Copy every one of the rows below, keeping each one identical to the original.

Start TASK DATA

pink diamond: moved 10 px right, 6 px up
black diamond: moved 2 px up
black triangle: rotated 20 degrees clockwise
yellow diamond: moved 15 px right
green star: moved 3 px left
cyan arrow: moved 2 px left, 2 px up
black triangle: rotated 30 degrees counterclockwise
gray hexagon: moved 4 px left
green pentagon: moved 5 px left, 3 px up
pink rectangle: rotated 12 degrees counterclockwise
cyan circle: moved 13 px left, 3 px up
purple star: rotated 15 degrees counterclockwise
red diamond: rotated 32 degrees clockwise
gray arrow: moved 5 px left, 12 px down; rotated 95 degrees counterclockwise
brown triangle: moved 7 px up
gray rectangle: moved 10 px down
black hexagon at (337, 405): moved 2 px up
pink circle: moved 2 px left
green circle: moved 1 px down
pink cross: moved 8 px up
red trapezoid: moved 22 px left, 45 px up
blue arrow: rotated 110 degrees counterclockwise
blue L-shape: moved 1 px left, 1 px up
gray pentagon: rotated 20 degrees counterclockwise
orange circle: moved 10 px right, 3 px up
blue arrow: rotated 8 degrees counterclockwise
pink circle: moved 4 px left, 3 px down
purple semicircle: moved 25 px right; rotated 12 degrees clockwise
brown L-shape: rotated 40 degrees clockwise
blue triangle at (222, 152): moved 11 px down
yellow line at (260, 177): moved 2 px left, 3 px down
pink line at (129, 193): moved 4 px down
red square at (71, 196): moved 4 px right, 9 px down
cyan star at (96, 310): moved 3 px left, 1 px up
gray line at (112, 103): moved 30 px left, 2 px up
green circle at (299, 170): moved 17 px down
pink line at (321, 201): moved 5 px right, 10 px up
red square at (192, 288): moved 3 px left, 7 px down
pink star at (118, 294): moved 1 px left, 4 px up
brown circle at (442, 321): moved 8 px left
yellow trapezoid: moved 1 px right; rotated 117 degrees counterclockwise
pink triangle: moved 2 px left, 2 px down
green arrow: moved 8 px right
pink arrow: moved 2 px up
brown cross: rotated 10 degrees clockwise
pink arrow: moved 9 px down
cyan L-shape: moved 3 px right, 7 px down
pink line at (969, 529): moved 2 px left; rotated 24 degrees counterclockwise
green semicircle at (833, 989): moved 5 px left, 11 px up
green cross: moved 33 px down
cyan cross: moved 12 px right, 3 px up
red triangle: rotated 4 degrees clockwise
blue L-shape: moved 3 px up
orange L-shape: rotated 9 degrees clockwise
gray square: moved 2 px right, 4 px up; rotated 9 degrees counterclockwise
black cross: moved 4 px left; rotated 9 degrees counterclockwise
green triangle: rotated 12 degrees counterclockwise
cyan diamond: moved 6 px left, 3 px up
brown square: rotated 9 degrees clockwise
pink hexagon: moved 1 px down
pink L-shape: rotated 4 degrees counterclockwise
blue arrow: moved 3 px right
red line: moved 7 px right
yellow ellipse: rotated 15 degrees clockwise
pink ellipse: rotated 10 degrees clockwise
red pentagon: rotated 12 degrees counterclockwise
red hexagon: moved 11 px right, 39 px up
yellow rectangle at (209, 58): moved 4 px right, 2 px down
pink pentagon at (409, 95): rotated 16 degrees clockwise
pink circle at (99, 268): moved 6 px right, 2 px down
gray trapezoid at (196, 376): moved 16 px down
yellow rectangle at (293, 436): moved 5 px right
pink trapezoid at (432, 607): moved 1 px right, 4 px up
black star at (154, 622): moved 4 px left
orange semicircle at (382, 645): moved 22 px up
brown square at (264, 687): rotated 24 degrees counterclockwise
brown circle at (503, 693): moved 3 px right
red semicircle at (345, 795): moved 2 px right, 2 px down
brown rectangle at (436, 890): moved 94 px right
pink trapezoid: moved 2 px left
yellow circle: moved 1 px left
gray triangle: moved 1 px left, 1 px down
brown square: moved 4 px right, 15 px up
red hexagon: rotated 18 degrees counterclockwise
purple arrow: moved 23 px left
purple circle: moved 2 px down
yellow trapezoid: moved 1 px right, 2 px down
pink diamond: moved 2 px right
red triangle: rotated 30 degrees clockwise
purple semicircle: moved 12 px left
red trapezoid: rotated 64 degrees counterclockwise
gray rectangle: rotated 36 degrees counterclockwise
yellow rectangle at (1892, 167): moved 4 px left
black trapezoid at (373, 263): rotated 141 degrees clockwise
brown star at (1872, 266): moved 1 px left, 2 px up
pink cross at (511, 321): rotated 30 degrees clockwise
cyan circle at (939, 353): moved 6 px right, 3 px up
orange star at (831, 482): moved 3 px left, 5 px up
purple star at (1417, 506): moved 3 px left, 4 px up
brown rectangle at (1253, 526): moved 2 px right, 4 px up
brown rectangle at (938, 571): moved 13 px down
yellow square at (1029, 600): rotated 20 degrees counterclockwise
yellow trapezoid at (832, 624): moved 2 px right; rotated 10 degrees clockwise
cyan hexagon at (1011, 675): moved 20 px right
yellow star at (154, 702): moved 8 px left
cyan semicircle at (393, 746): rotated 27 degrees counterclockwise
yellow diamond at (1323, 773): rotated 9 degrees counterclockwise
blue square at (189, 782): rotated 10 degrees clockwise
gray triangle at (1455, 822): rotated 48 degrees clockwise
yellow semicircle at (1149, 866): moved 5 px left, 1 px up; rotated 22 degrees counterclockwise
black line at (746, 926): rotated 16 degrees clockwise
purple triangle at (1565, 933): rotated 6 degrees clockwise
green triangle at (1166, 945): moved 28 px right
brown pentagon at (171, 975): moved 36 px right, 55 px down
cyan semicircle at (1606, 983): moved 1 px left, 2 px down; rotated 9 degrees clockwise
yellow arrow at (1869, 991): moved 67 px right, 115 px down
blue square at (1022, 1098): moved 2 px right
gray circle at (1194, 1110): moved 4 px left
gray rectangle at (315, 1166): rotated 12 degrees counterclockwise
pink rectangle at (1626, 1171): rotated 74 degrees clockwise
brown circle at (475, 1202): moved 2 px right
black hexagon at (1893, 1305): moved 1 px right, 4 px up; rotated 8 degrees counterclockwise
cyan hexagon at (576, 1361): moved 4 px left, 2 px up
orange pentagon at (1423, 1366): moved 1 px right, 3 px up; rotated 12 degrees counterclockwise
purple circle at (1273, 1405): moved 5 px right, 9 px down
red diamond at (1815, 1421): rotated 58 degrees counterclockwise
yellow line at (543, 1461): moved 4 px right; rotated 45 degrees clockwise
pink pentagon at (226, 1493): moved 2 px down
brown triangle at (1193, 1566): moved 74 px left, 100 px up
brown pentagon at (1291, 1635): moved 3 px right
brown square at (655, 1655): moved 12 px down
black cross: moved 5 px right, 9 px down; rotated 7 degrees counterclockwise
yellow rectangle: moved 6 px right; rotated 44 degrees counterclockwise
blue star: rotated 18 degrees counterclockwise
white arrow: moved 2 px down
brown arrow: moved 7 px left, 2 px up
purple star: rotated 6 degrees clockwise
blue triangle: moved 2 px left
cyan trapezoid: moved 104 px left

End TASK DATA

__COMPLETE OUTPUT__
pink diamond: moved 10 px right, 6 px up
black diamond: moved 2 px up
black triangle: rotated 20 degrees clockwise
yellow diamond: moved 15 px right
green star: moved 3 px left
cyan arrow: moved 2 px left, 2 px up
black triangle: rotated 30 degrees counterclockwise
gray hexagon: moved 4 px left
green pentagon: moved 5 px left, 3 px up
pink rectangle: rotated 12 degrees counterclockwise
cyan circle: moved 13 px left, 3 px up
purple star: rotated 15 degrees counterclockwise
red diamond: rotated 32 degrees clockwise
gray arrow: moved 5 px left, 12 px down; rotated 95 degrees counterclockwise
brown triangle: moved 7 px up
gray rectangle: moved 10 px down
black hexagon at (337, 405): moved 2 px up
pink circle: moved 2 px left
green circle: moved 1 px down
pink cross: moved 8 px up
red trapezoid: moved 22 px left, 45 px up
blue arrow: rotated 110 degrees counterclockwise
blue L-shape: moved 1 px left, 1 px up
gray pentagon: rotated 20 degrees counterclockwise
orange circle: moved 10 px right, 3 px up
blue arrow: rotated 8 degrees counterclockwise
pink circle: moved 4 px left, 3 px down
purple semicircle: moved 25 px right; rotated 12 degrees clockwise
brown L-shape: rotated 40 degrees clockwise
blue triangle at (222, 152): moved 11 px down
yellow line at (260, 177): moved 2 px left, 3 px down
pink line at (129, 193): moved 4 px down
red square at (71, 196): moved 4 px right, 9 px down
cyan star at (96, 310): moved 3 px left, 1 px up
gray line at (112, 103): moved 30 px left, 2 px up
green circle at (299, 170): moved 17 px down
pink line at (321, 201): moved 5 px right, 10 px up
red square at (192, 288): moved 3 px left, 7 px down
pink star at (118, 294): moved 1 px left, 4 px up
brown circle at (442, 321): moved 8 px left
yellow trapezoid: moved 1 px right; rotated 117 degrees counterclockwise
pink triangle: moved 2 px left, 2 px down
green arrow: moved 8 px right
pink arrow: moved 2 px up
brown cross: rotated 10 degrees clockwise
pink arrow: moved 9 px down
cyan L-shape: moved 3 px right, 7 px down
pink line at (969, 529): moved 2 px left; rotated 24 degrees counterclockwise
green semicircle at (833, 989): moved 5 px left, 11 px up
green cross: moved 33 px down
cyan cross: moved 12 px right, 3 px up
red triangle: rotated 4 degrees clockwise
blue L-shape: moved 3 px up
orange L-shape: rotated 9 degrees clockwise
gray square: moved 2 px right, 4 px up; rotated 9 degrees counterclockwise
black cross: moved 4 px left; rotated 9 degrees counterclockwise
green triangle: rotated 12 degrees counterclockwise
cyan diamond: moved 6 px left, 3 px up
brown square: rotated 9 degrees clockwise
pink hexagon: moved 1 px down
pink L-shape: rotated 4 degrees counterclockwise
blue arrow: moved 3 px right
red line: moved 7 px right
yellow ellipse: rotated 15 degrees clockwise
pink ellipse: rotated 10 degrees clockwise
red pentagon: rotated 12 degrees counterclockwise
red hexagon: moved 11 px right, 39 px up
yellow rectangle at (209, 58): moved 4 px right, 2 px down
pink pentagon at (409, 95): rotated 16 degrees clockwise
pink circle at (99, 268): moved 6 px right, 2 px down
gray trapezoid at (196, 376): moved 16 px down
yellow rectangle at (293, 436): moved 5 px right
pink trapezoid at (432, 607): moved 1 px right, 4 px up
black star at (154, 622): moved 4 px left
orange semicircle at (382, 645): moved 22 px up
brown square at (264, 687): rotated 24 degrees counterclockwise
brown circle at (503, 693): moved 3 px right
red semicircle at (345, 795): moved 2 px right, 2 px down
brown rectangle at (436, 890): moved 94 px right
pink trapezoid: moved 2 px left
yellow circle: moved 1 px left
gray triangle: moved 1 px left, 1 px down
brown square: moved 4 px right, 15 px up
red hexagon: rotated 18 degrees counterclockwise
purple arrow: moved 23 px left
purple circle: moved 2 px down
yellow trapezoid: moved 1 px right, 2 px down
pink diamond: moved 2 px right
red triangle: rotated 30 degrees clockwise
purple semicircle: moved 12 px left
red trapezoid: rotated 64 degrees counterclockwise
gray rectangle: rotated 36 degrees counterclockwise
yellow rectangle at (1892, 167): moved 4 px left
black trapezoid at (373, 263): rotated 141 degrees clockwise
brown star at (1872, 266): moved 1 px left, 2 px up
pink cross at (511, 321): rotated 30 degrees clockwise
cyan circle at (939, 353): moved 6 px right, 3 px up
orange star at (831, 482): moved 3 px left, 5 px up
purple star at (1417, 506): moved 3 px left, 4 px up
brown rectangle at (1253, 526): moved 2 px right, 4 px up
brown rectangle at (938, 571): moved 13 px down
yellow square at (1029, 600): rotated 20 degrees counterclockwise
yellow trapezoid at (832, 624): moved 2 px right; rotated 10 degrees clockwise
cyan hexagon at (1011, 675): moved 20 px right
yellow star at (154, 702): moved 8 px left
cyan semicircle at (393, 746): rotated 27 degrees counterclockwise
yellow diamond at (1323, 773): rotated 9 degrees counterclockwise
blue square at (189, 782): rotated 10 degrees clockwise
gray triangle at (1455, 822): rotated 48 degrees clockwise
yellow semicircle at (1149, 866): moved 5 px left, 1 px up; rotated 22 degrees counterclockwise
black line at (746, 926): rotated 16 degrees clockwise
purple triangle at (1565, 933): rotated 6 degrees clockwise
green triangle at (1166, 945): moved 28 px right
brown pentagon at (171, 975): moved 36 px right, 55 px down
cyan semicircle at (1606, 983): moved 1 px left, 2 px down; rotated 9 degrees clockwise
yellow arrow at (1869, 991): moved 67 px right, 115 px down
blue square at (1022, 1098): moved 2 px right
gray circle at (1194, 1110): moved 4 px left
gray rectangle at (315, 1166): rotated 12 degrees counterclockwise
pink rectangle at (1626, 1171): rotated 74 degrees clockwise
brown circle at (475, 1202): moved 2 px right
black hexagon at (1893, 1305): moved 1 px right, 4 px up; rotated 8 degrees counterclockwise
cyan hexagon at (576, 1361): moved 4 px left, 2 px up
orange pentagon at (1423, 1366): moved 1 px right, 3 px up; rotated 12 degrees counterclockwise
purple circle at (1273, 1405): moved 5 px right, 9 px down
red diamond at (1815, 1421): rotated 58 degrees counterclockwise
yellow line at (543, 1461): moved 4 px right; rotated 45 degrees clockwise
pink pentagon at (226, 1493): moved 2 px down
brown triangle at (1193, 1566): moved 74 px left, 100 px up
brown pentagon at (1291, 1635): moved 3 px right
brown square at (655, 1655): moved 12 px down
black cross: moved 5 px right, 9 px down; rotated 7 degrees counterclockwise
yellow rectangle: moved 6 px right; rotated 44 degrees counterclockwise
blue star: rotated 18 degrees counterclockwise
white arrow: moved 2 px down
brown arrow: moved 7 px left, 2 px up
purple star: rotated 6 degrees clockwise
blue triangle: moved 2 px left
cyan trapezoid: moved 104 px left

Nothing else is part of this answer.